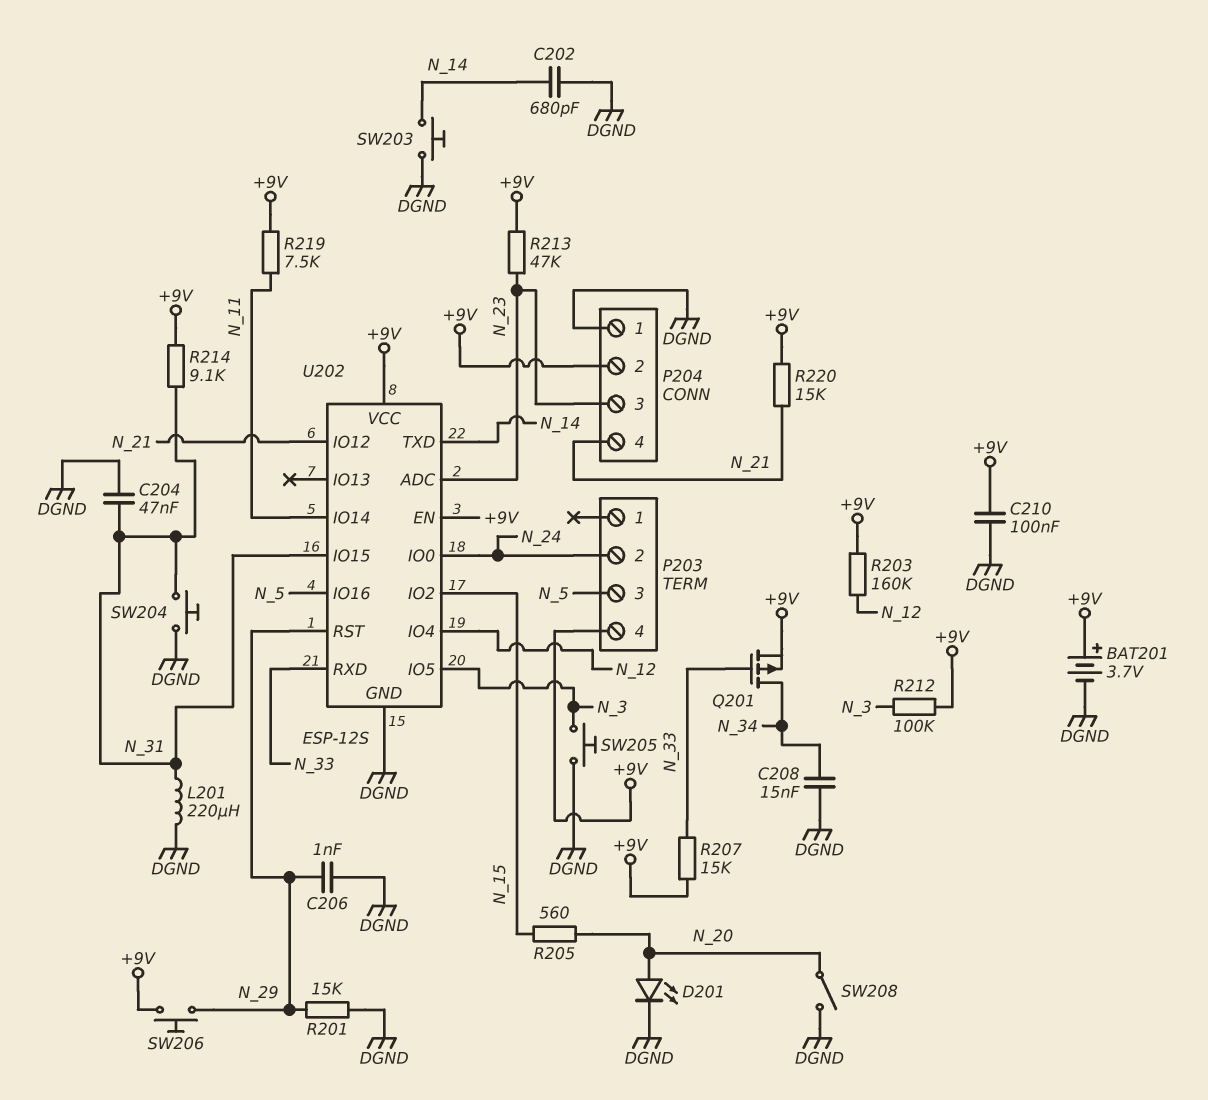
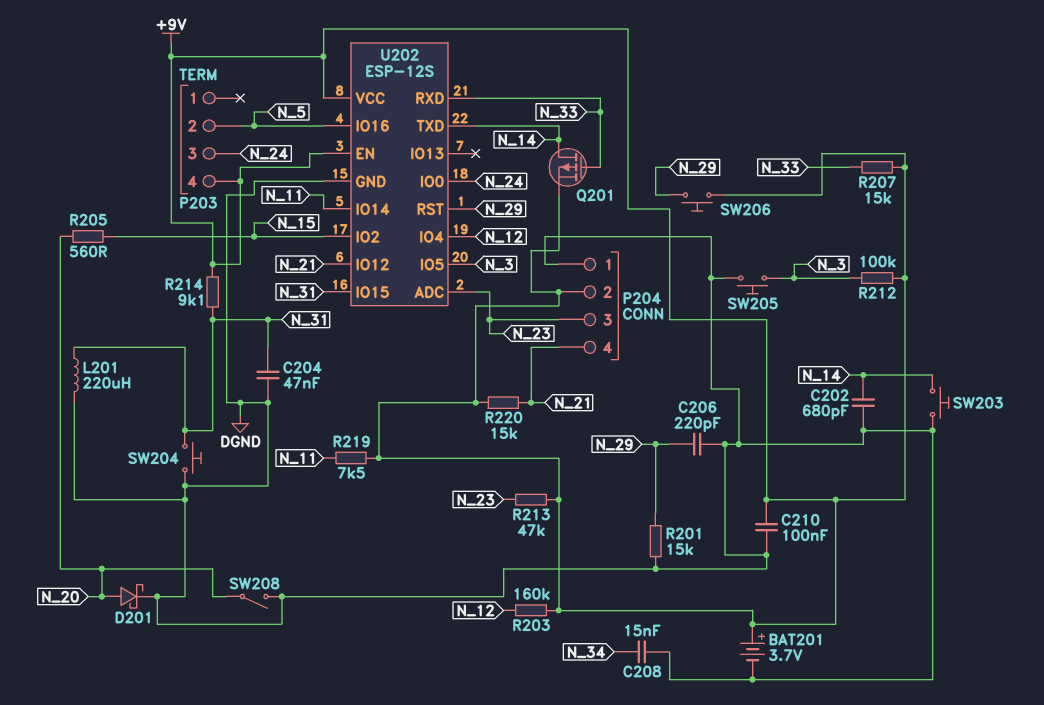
C206: 1nF (DGND, N_29) -> 220pF (DGND, N_29)
D201: LED (A N_20, K DGND) -> schottky (A N_20, K DGND)
P203 pin 2: N_24 -> N_5
P203 pin 3: N_5 -> N_24
Q201: PMOS (G N_33, D N_34, S +9V) -> PMOS (G N_33, D N_14, S +9V)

# # #

Every entry above needs to be printed again exactly, with its pictures left out.

C206: 1nF (DGND, N_29) -> 220pF (DGND, N_29)
D201: LED (A N_20, K DGND) -> schottky (A N_20, K DGND)
P203 pin 2: N_24 -> N_5
P203 pin 3: N_5 -> N_24
Q201: PMOS (G N_33, D N_34, S +9V) -> PMOS (G N_33, D N_14, S +9V)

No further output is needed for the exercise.